TASK TO CARRY OUT: Copy every entry exactly as it stands, though any image it holds should stay out of the copy.
-*-*-
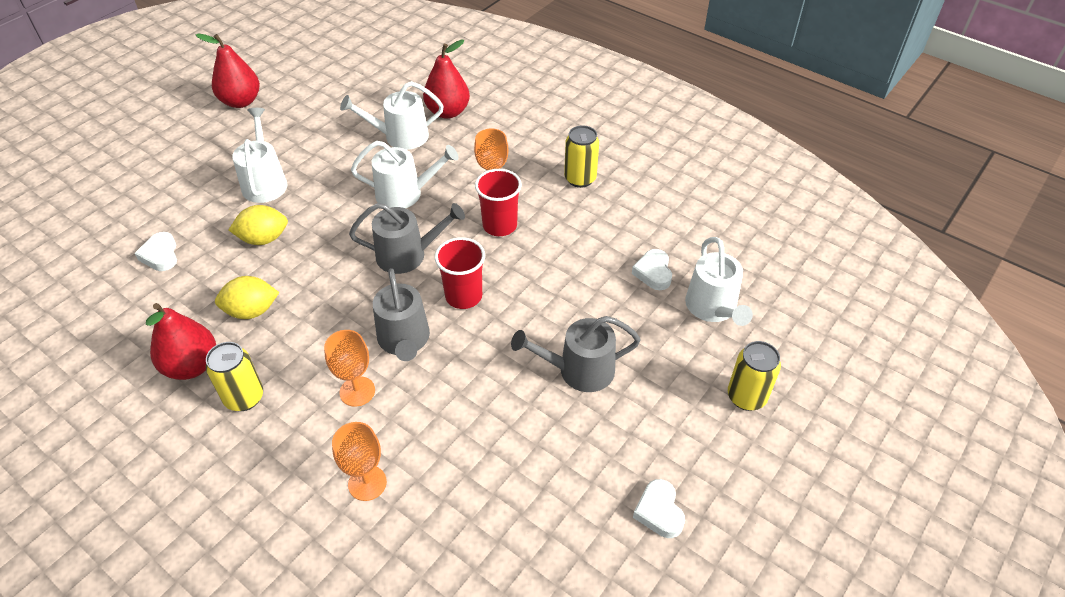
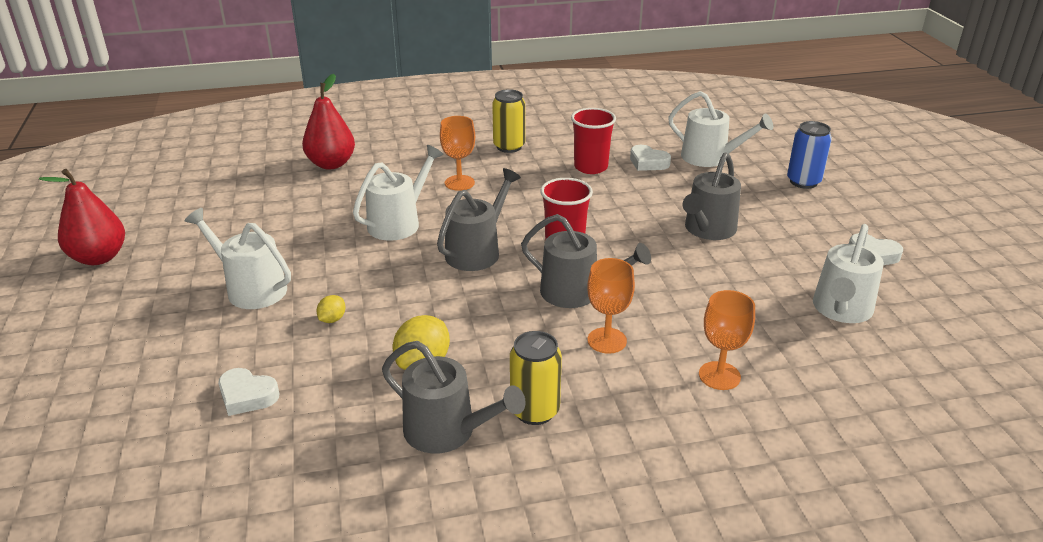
camera: 50 degrees left, 15 degrees down
red pear [146,303,216,380] -> grey watering can [382,341,526,454]
yellow lemon [229,205,288,245] -> yellow lemon [316,295,346,323], size x0.53
white watering can [340,81,444,150] -> white watering can moved to [813,224,884,323]
red cup [475,169,522,236] -> red cup moved to [571,108,616,174]
yellow can [728,341,781,411] -> blue can [787,121,832,189]

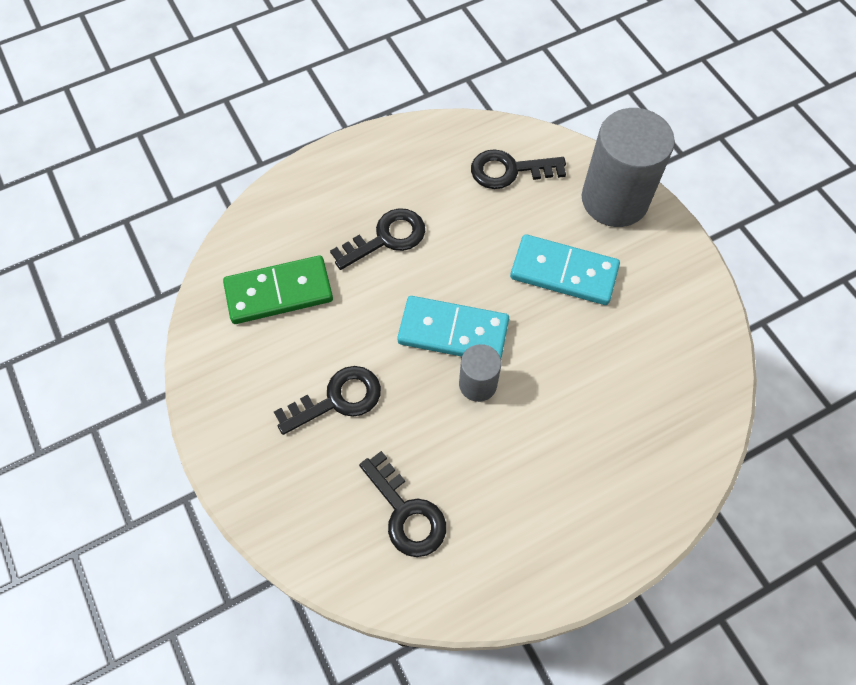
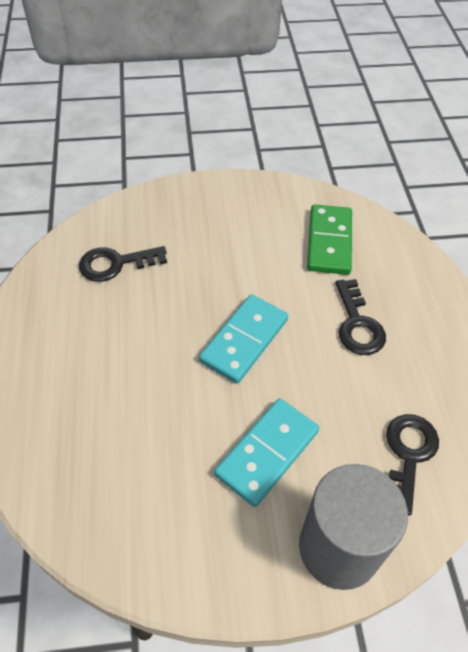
camera: 110 degrees right, 10 degrees down
black key [274,366,381,435] -> none
grey cylinder [459,344,501,402] -> none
-*-*-
WORKED SOLUTION:
camera: 50 degrees left, 15 degrees down
red pear [146,303,216,380] -> grey watering can [382,341,526,454]
yellow lemon [229,205,288,245] -> yellow lemon [316,295,346,323], size x0.53
white watering can [340,81,444,150] -> white watering can moved to [813,224,884,323]
red cup [475,169,522,236] -> red cup moved to [571,108,616,174]
yellow can [728,341,781,411] -> blue can [787,121,832,189]

camera: 110 degrees right, 10 degrees down
black key [274,366,381,435] -> none
grey cylinder [459,344,501,402] -> none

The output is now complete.